● **WORK INSTRUCTIONS**
Check every line in the records below for the word "turquoise" and report how many have it, nothing more.

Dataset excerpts
^^^^^^^^^^^^^^^^

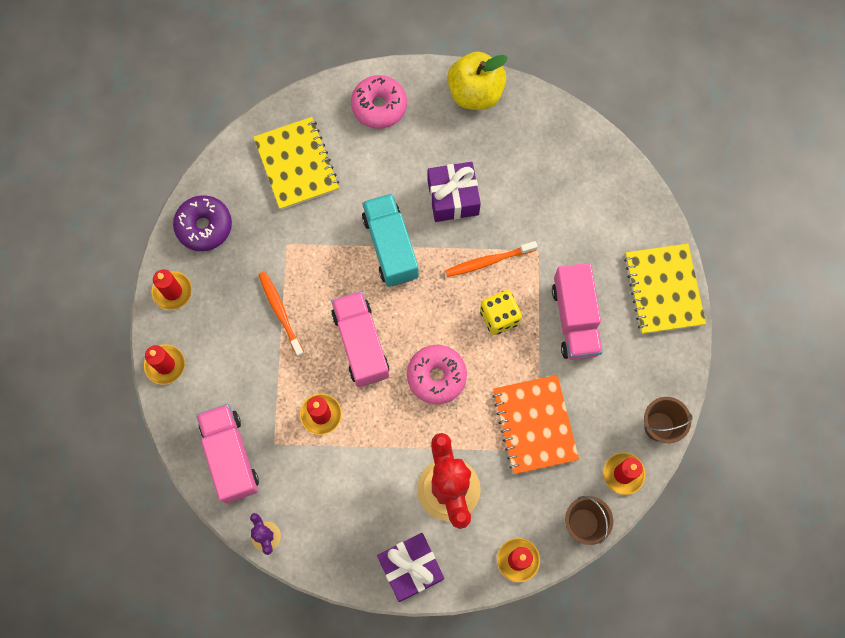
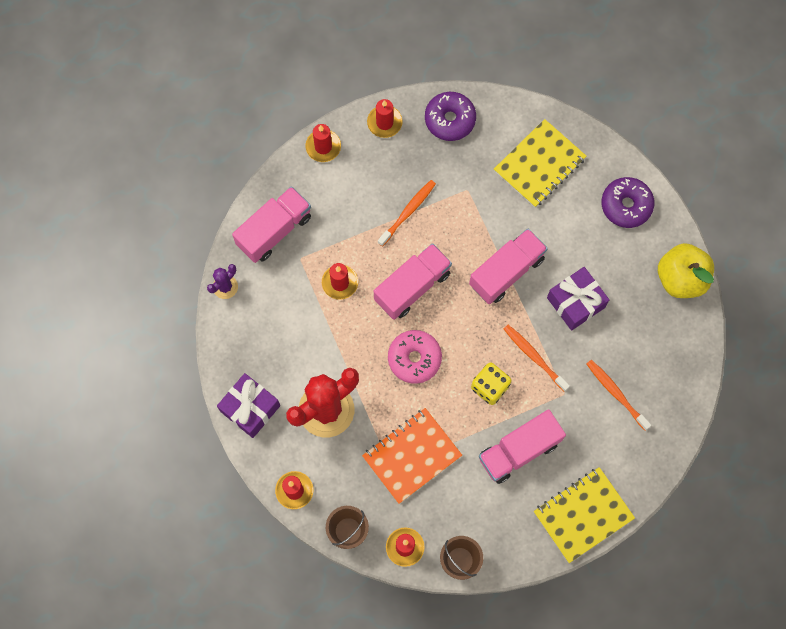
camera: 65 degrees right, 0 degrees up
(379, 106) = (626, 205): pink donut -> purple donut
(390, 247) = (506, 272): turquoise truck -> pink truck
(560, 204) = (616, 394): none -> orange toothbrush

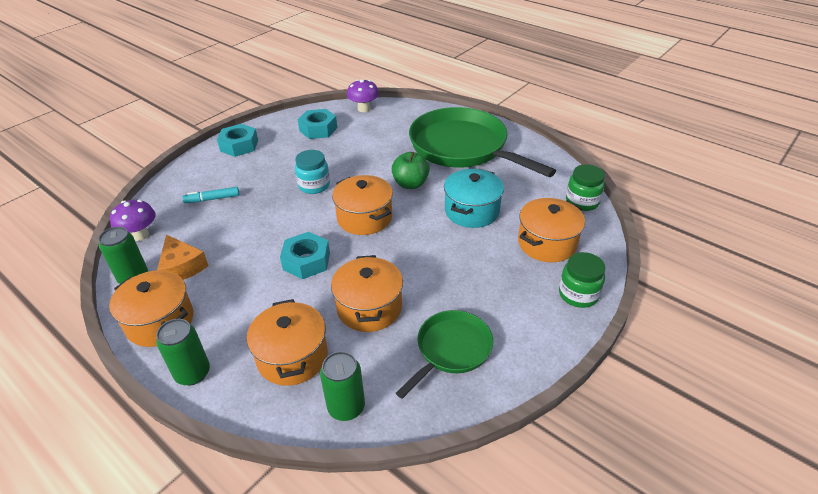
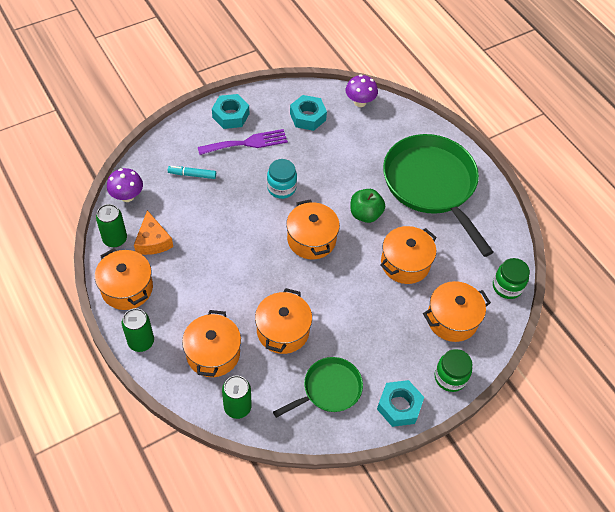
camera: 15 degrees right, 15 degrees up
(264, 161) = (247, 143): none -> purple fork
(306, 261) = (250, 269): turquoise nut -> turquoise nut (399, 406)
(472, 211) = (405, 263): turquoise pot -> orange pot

^^^^^^^^^^^^^^^^

● **TASK OUTPUT**
3